> Prompt
Only text lines belong in the answer: the lines from the first one in the records through the line with "delete | green_padlock", copied exactly.
===== Dataset records =====
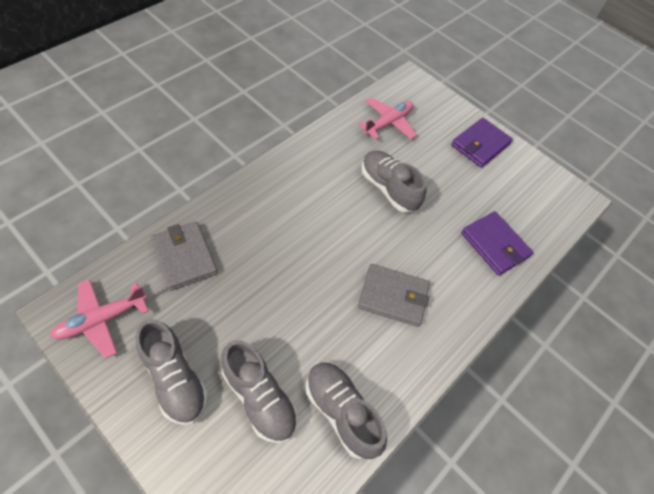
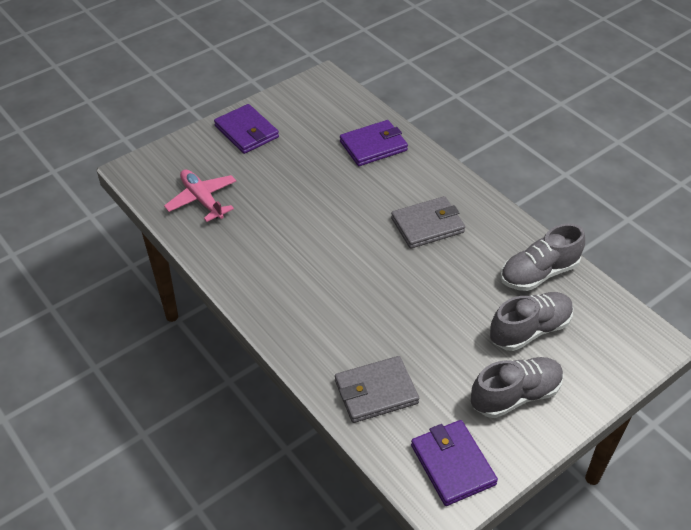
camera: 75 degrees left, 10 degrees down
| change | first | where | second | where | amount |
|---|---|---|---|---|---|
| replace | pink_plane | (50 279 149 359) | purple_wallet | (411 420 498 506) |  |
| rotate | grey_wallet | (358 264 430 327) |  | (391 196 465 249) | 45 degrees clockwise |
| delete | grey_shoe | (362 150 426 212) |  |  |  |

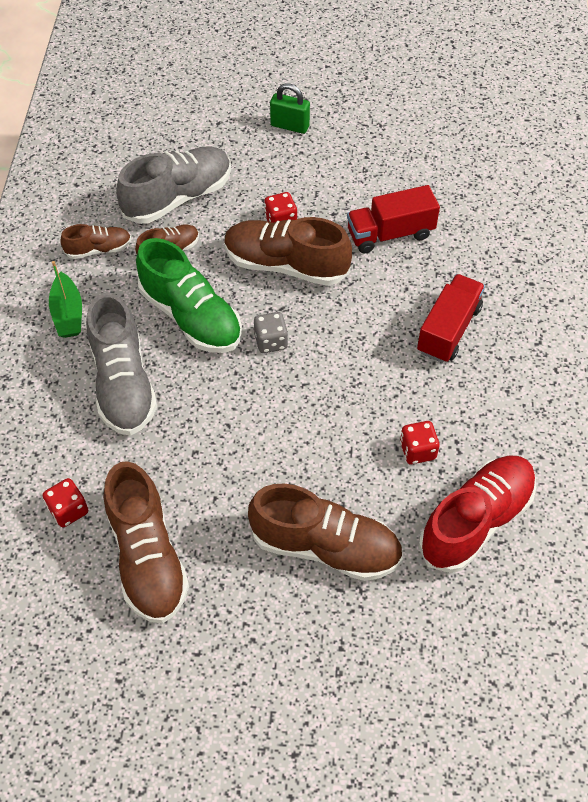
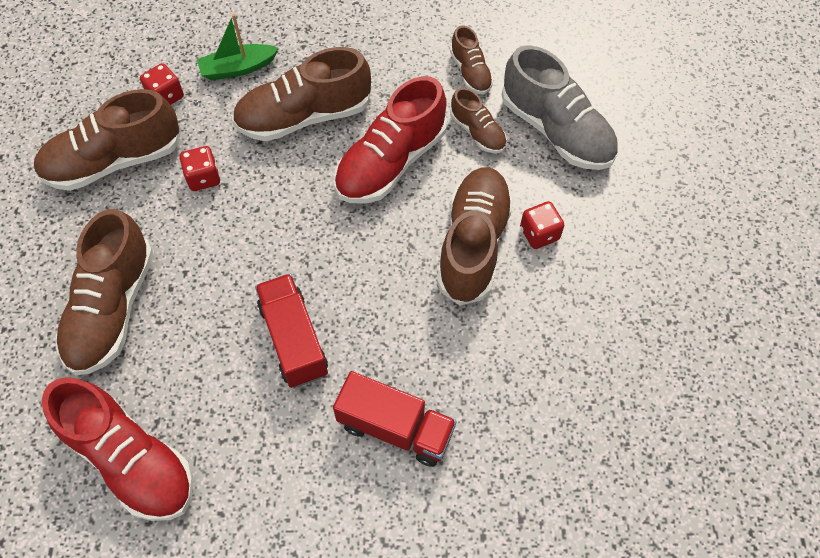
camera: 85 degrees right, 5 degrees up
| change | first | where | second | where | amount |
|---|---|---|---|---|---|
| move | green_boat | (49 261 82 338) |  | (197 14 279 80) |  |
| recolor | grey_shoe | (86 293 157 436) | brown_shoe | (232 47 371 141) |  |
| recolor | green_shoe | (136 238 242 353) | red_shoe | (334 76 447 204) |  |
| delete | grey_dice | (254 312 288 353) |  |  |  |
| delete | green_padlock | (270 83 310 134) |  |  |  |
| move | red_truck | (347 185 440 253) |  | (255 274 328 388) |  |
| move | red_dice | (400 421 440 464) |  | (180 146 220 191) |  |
=====
> Result for this task
camera: 75 degrees left, 10 degrees down
| change | first | where | second | where | amount |
|---|---|---|---|---|---|
| replace | pink_plane | (50 279 149 359) | purple_wallet | (411 420 498 506) |  |
| rotate | grey_wallet | (358 264 430 327) |  | (391 196 465 249) | 45 degrees clockwise |
| delete | grey_shoe | (362 150 426 212) |  |  |  |

camera: 85 degrees right, 5 degrees up
| change | first | where | second | where | amount |
|---|---|---|---|---|---|
| move | green_boat | (49 261 82 338) |  | (197 14 279 80) |  |
| recolor | grey_shoe | (86 293 157 436) | brown_shoe | (232 47 371 141) |  |
| recolor | green_shoe | (136 238 242 353) | red_shoe | (334 76 447 204) |  |
| delete | grey_dice | (254 312 288 353) |  |  |  |
| delete | green_padlock | (270 83 310 134) |  |  |  |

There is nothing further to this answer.